Pull every line of the entries that has the word "triangle".

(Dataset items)
Segment Open

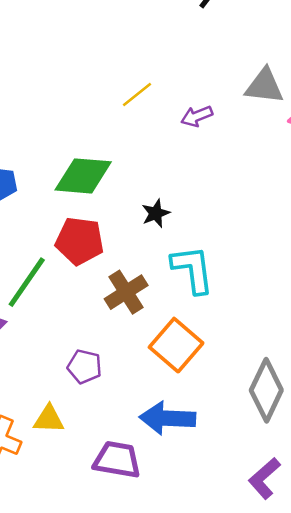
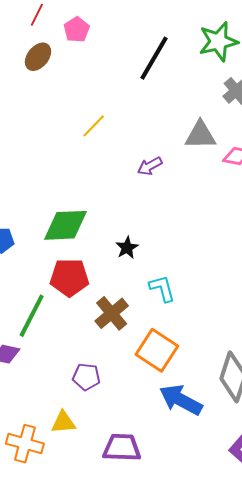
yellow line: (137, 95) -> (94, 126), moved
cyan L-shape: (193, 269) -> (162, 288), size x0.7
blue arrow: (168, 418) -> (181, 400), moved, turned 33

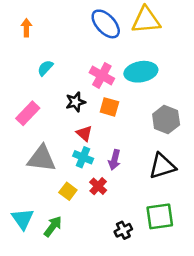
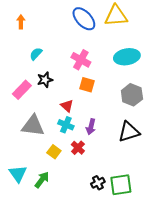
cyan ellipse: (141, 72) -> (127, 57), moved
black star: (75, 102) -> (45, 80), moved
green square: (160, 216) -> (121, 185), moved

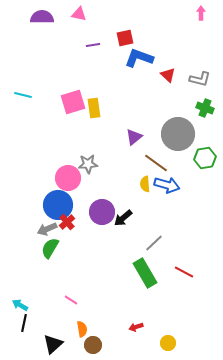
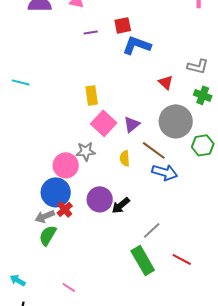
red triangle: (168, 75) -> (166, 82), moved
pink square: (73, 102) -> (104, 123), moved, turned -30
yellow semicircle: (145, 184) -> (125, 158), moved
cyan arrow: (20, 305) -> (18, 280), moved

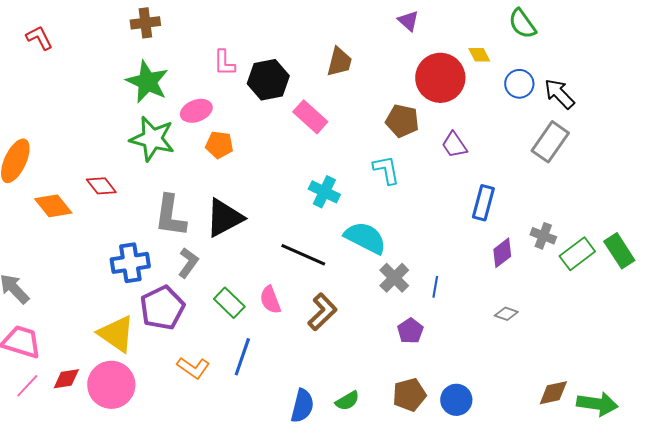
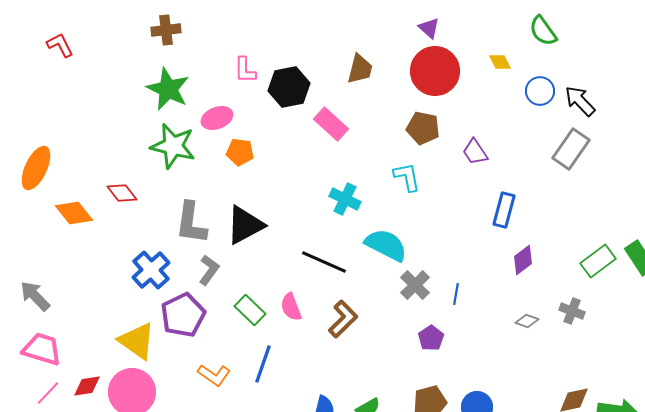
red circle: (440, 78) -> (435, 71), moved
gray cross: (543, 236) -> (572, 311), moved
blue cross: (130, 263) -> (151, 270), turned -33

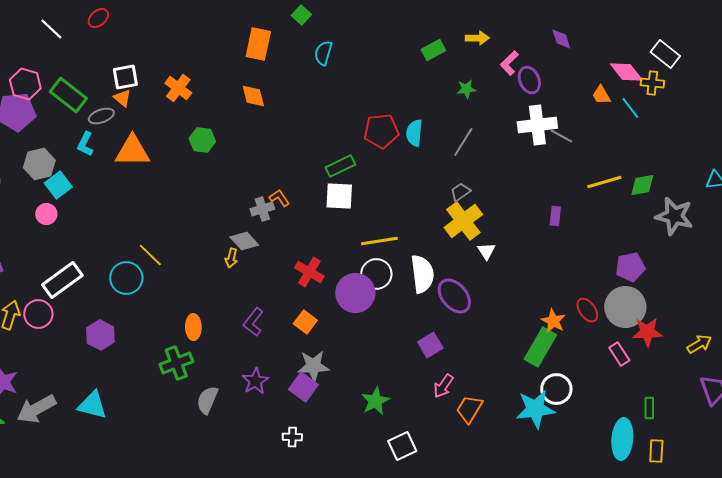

Segment Closed
Segment Open

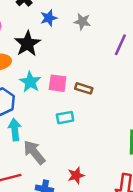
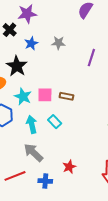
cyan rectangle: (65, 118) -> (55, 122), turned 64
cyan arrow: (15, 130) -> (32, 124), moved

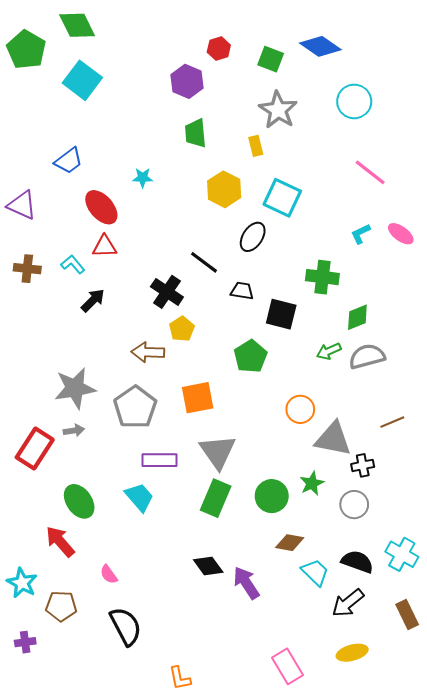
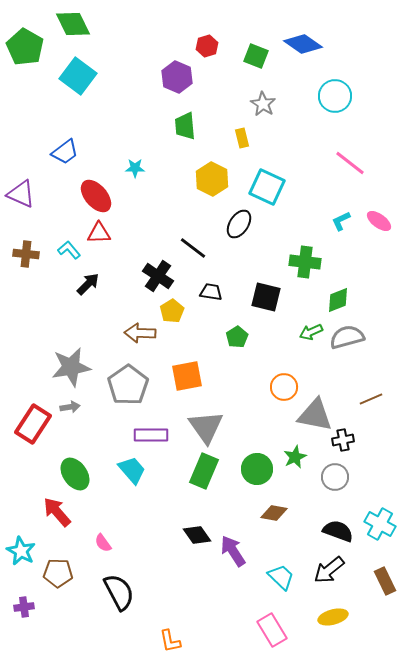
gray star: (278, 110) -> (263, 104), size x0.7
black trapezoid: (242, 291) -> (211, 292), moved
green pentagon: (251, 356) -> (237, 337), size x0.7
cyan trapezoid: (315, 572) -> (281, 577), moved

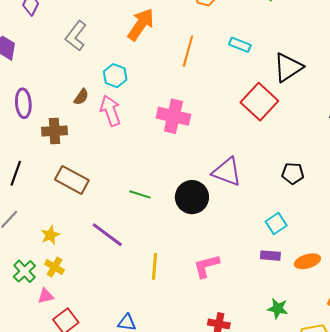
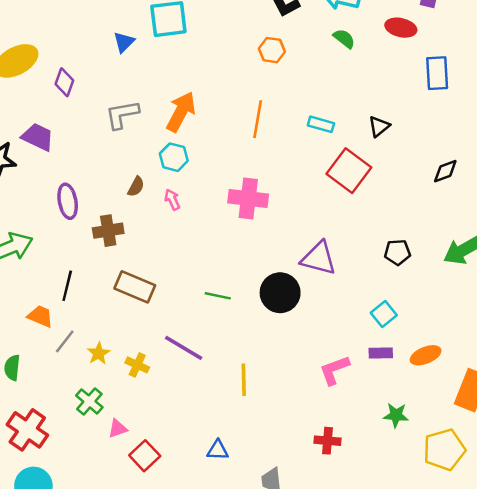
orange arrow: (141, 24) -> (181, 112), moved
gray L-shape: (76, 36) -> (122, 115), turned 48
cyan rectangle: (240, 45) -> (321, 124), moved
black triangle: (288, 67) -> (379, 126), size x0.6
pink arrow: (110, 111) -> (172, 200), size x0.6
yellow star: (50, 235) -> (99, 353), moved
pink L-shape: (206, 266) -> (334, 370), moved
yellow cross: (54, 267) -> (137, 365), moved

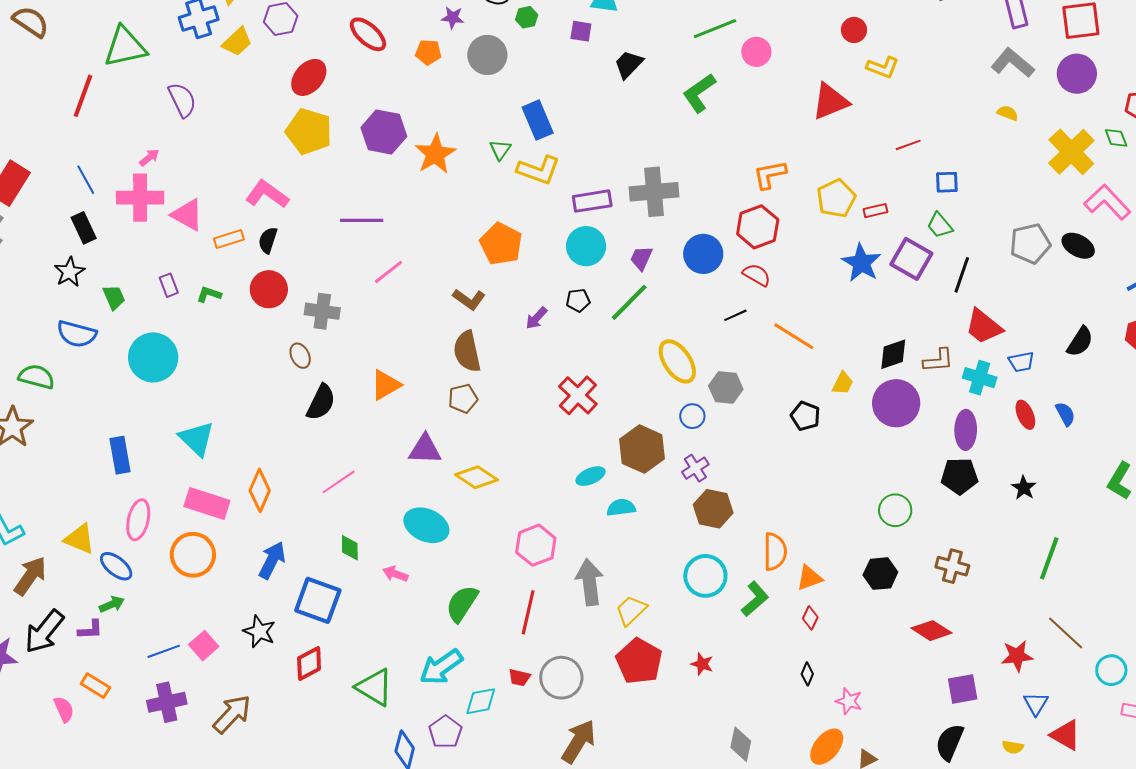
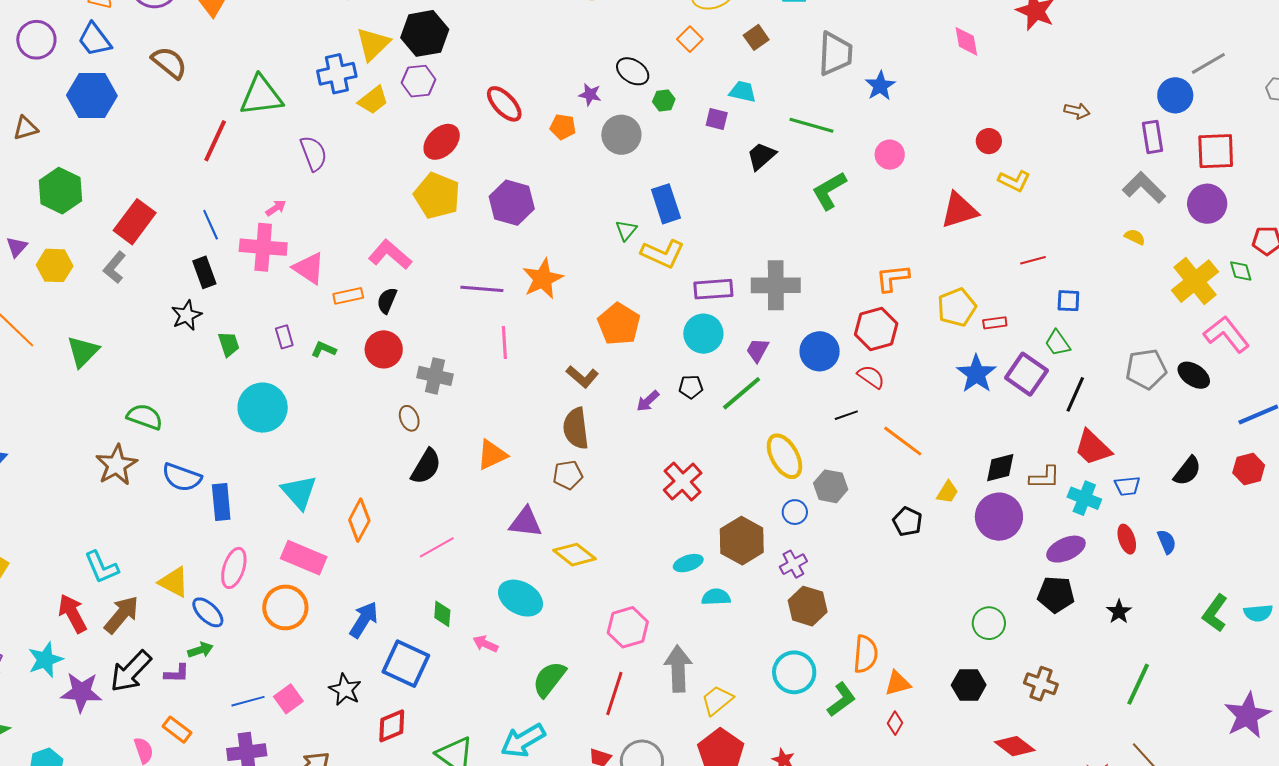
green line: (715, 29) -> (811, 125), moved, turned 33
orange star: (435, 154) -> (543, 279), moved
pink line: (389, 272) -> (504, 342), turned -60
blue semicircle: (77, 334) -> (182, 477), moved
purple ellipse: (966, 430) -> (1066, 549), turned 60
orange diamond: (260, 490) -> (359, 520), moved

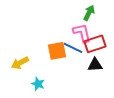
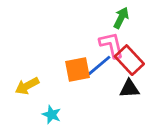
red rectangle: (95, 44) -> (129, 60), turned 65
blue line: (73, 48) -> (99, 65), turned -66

Segment Closed
Segment Open

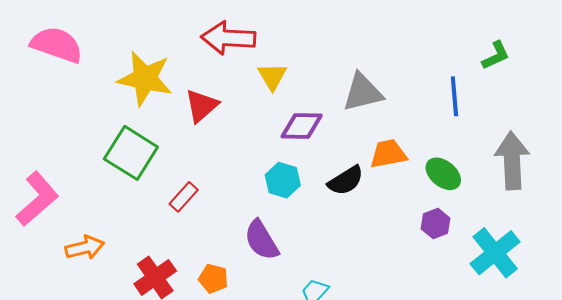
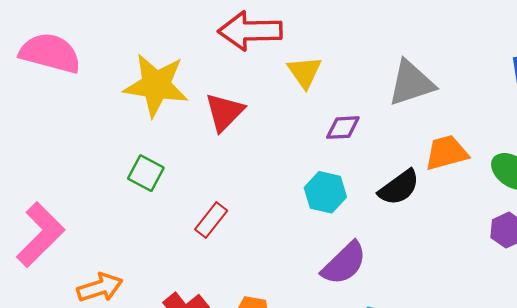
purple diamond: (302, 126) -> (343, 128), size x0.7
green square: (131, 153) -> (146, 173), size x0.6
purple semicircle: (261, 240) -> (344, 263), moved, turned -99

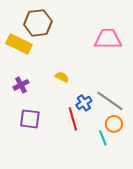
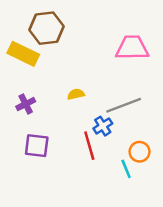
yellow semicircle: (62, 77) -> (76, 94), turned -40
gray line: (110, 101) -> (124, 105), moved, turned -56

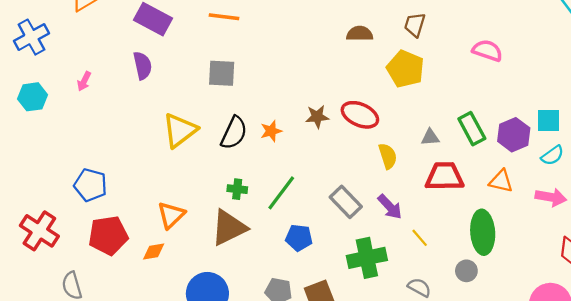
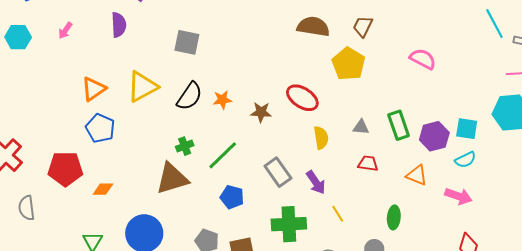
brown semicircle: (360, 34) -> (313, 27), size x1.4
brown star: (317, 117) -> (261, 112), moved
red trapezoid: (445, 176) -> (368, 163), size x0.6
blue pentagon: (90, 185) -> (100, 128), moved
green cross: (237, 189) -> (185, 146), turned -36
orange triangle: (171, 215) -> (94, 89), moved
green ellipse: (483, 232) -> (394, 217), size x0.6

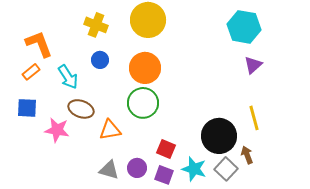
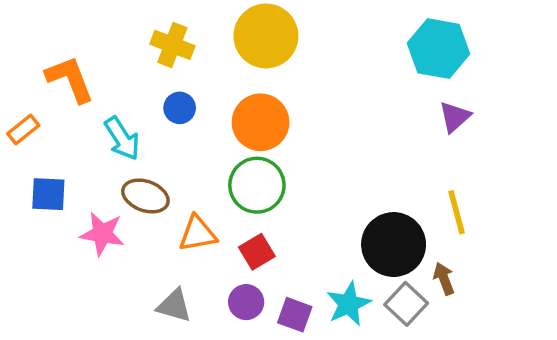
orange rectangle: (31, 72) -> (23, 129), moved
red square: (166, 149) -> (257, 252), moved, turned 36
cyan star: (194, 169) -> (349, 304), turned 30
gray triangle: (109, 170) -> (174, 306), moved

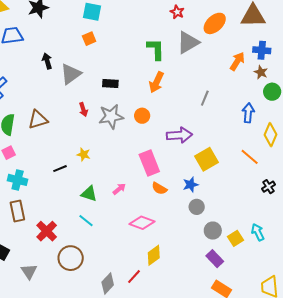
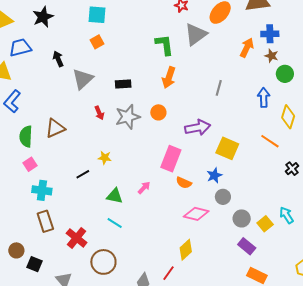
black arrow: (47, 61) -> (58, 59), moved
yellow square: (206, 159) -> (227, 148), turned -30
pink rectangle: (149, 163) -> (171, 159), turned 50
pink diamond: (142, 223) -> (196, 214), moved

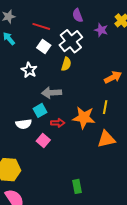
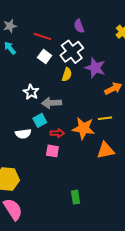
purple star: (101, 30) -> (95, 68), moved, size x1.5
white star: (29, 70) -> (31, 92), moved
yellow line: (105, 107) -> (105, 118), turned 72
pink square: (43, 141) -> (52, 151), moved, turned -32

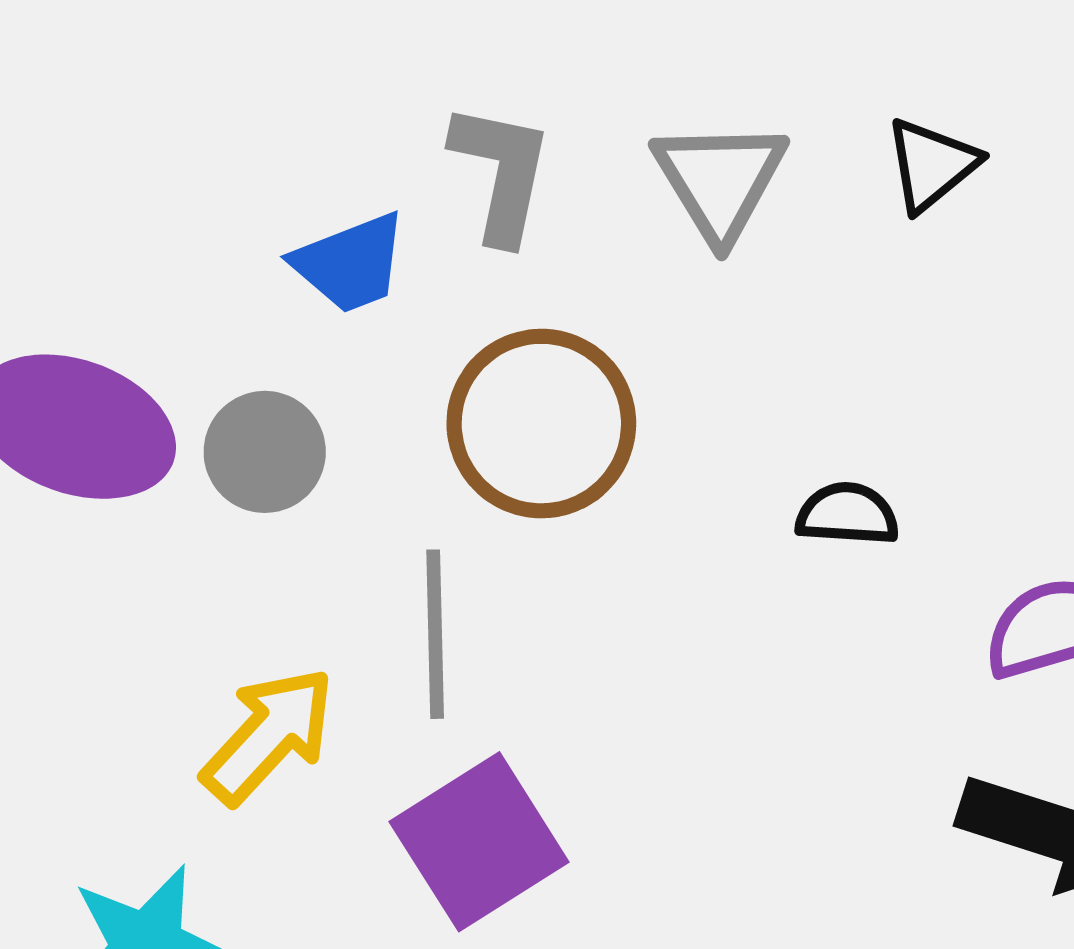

Segment Closed

Problem solution:
red triangle: (168, 75) -> (166, 82), moved
black triangle: (288, 67) -> (379, 126), size x0.6
orange triangle: (171, 215) -> (94, 89), moved
gray triangle: (109, 170) -> (174, 306), moved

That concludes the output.